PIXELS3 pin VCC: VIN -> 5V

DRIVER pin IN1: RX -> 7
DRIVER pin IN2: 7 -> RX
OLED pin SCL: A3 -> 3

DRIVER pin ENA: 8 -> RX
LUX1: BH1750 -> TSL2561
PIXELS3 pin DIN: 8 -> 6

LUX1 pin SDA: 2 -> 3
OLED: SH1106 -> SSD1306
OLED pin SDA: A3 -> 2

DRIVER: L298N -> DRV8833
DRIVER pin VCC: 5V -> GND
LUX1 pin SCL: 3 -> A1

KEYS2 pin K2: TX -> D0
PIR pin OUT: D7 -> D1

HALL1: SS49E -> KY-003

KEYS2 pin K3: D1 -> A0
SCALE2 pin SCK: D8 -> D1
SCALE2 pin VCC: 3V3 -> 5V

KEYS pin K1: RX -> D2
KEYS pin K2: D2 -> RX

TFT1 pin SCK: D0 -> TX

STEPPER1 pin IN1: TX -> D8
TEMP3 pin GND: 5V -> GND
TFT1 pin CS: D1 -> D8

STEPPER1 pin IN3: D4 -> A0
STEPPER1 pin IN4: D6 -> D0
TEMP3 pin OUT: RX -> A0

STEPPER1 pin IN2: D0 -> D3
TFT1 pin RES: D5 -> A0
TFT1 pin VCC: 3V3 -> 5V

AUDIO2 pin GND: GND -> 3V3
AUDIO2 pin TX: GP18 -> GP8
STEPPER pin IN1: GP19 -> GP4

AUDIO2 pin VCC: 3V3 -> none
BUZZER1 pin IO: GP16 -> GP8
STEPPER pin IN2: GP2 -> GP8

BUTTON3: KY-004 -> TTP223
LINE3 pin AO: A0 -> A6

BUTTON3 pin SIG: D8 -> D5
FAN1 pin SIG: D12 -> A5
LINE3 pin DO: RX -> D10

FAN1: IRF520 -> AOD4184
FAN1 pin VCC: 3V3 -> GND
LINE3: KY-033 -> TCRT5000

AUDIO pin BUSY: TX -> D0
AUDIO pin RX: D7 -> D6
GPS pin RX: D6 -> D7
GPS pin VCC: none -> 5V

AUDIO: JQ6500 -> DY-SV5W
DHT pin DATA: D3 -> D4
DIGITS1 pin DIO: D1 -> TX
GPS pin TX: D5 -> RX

========================

Exercise: Copy all of the data. Keep every word exactly as it is.

Exercise solution:
PIXELS3 pin VCC: VIN -> 5V

DRIVER pin IN1: RX -> 7
DRIVER pin IN2: 7 -> RX
OLED pin SCL: A3 -> 3

DRIVER pin ENA: 8 -> RX
LUX1: BH1750 -> TSL2561
PIXELS3 pin DIN: 8 -> 6

LUX1 pin SDA: 2 -> 3
OLED: SH1106 -> SSD1306
OLED pin SDA: A3 -> 2

DRIVER: L298N -> DRV8833
DRIVER pin VCC: 5V -> GND
LUX1 pin SCL: 3 -> A1

KEYS2 pin K2: TX -> D0
PIR pin OUT: D7 -> D1

HALL1: SS49E -> KY-003

KEYS2 pin K3: D1 -> A0
SCALE2 pin SCK: D8 -> D1
SCALE2 pin VCC: 3V3 -> 5V

KEYS pin K1: RX -> D2
KEYS pin K2: D2 -> RX

TFT1 pin SCK: D0 -> TX

STEPPER1 pin IN1: TX -> D8
TEMP3 pin GND: 5V -> GND
TFT1 pin CS: D1 -> D8

STEPPER1 pin IN3: D4 -> A0
STEPPER1 pin IN4: D6 -> D0
TEMP3 pin OUT: RX -> A0

STEPPER1 pin IN2: D0 -> D3
TFT1 pin RES: D5 -> A0
TFT1 pin VCC: 3V3 -> 5V

AUDIO2 pin GND: GND -> 3V3
AUDIO2 pin TX: GP18 -> GP8
STEPPER pin IN1: GP19 -> GP4

AUDIO2 pin VCC: 3V3 -> none
BUZZER1 pin IO: GP16 -> GP8
STEPPER pin IN2: GP2 -> GP8

BUTTON3: KY-004 -> TTP223
LINE3 pin AO: A0 -> A6

BUTTON3 pin SIG: D8 -> D5
FAN1 pin SIG: D12 -> A5
LINE3 pin DO: RX -> D10

FAN1: IRF520 -> AOD4184
FAN1 pin VCC: 3V3 -> GND
LINE3: KY-033 -> TCRT5000

AUDIO pin BUSY: TX -> D0
AUDIO pin RX: D7 -> D6
GPS pin RX: D6 -> D7
GPS pin VCC: none -> 5V

AUDIO: JQ6500 -> DY-SV5W
DHT pin DATA: D3 -> D4
DIGITS1 pin DIO: D1 -> TX
GPS pin TX: D5 -> RX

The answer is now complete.